■ PROBLEM TO WORK ON
How many lines in the data below include the word "parking"? State the number alone.
········
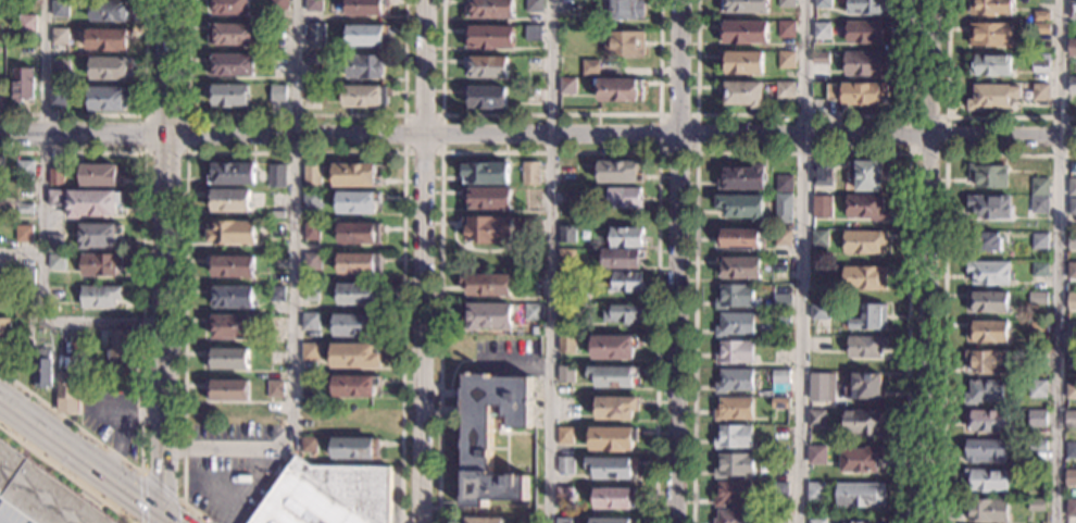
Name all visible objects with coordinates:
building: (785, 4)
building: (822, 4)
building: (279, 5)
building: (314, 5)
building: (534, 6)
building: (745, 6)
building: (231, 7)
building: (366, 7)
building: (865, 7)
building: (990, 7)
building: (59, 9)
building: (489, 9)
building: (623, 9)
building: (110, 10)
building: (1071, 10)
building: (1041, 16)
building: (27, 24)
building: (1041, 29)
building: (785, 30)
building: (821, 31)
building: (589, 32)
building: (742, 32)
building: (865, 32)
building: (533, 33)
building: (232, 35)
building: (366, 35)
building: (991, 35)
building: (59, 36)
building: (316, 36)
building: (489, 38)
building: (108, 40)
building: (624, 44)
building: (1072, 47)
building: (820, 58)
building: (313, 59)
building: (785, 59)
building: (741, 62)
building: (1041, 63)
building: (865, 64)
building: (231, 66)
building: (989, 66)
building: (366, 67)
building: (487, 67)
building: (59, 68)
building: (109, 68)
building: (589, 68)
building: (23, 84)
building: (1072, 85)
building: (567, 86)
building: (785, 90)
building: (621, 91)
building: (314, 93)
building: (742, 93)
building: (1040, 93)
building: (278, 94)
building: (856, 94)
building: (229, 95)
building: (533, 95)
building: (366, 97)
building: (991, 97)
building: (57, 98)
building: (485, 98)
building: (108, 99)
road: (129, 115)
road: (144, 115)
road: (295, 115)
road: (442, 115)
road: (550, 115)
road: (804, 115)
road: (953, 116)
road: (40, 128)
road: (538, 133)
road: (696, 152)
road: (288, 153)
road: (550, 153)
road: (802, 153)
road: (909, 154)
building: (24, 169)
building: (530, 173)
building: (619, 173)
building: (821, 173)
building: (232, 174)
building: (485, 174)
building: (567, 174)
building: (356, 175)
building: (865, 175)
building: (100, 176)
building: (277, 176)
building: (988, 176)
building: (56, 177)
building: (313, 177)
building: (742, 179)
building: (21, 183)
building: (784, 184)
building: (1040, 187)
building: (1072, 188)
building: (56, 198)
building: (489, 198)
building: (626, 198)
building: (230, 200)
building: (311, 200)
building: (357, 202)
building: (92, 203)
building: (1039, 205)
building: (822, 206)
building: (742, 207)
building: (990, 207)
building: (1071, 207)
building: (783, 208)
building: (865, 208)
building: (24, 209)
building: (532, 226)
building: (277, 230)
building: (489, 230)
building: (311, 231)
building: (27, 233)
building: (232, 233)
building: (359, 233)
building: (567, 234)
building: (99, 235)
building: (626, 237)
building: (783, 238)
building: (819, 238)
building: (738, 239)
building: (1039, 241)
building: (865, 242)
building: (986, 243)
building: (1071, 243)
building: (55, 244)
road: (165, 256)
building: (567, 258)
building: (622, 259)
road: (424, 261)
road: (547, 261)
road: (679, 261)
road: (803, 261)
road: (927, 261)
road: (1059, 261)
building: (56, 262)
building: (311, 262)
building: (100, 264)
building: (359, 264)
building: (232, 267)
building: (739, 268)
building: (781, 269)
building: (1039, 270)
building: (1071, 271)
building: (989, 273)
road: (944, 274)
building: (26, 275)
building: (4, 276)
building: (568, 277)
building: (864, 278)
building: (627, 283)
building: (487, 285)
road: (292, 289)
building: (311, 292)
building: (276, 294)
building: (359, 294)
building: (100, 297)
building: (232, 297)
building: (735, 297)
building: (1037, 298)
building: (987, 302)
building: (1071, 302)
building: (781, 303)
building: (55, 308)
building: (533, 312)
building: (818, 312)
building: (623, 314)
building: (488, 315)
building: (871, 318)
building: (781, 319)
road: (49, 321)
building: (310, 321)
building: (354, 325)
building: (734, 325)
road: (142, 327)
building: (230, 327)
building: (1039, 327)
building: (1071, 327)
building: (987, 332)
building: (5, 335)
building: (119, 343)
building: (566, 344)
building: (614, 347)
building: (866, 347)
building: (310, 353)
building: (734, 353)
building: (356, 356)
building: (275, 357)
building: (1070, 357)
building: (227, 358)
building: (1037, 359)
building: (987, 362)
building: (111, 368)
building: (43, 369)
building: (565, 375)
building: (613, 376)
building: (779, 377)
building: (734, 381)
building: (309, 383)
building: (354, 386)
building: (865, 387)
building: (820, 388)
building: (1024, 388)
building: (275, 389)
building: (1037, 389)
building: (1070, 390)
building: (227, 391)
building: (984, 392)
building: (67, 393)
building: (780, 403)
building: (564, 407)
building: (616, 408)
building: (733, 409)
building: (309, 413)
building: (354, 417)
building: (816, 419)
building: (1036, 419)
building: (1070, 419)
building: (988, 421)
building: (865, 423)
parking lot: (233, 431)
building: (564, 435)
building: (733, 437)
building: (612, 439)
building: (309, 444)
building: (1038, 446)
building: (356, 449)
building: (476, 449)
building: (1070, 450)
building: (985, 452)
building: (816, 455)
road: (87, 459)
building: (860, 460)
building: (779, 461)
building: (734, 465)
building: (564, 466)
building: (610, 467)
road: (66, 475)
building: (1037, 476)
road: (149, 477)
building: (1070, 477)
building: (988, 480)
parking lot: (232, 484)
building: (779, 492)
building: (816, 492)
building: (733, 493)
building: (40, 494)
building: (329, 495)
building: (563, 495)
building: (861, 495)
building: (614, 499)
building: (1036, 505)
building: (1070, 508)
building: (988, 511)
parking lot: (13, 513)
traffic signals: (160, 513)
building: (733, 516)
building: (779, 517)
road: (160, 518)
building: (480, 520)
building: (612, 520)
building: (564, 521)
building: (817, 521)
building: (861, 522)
········
■ SOLVED PROBLEM
3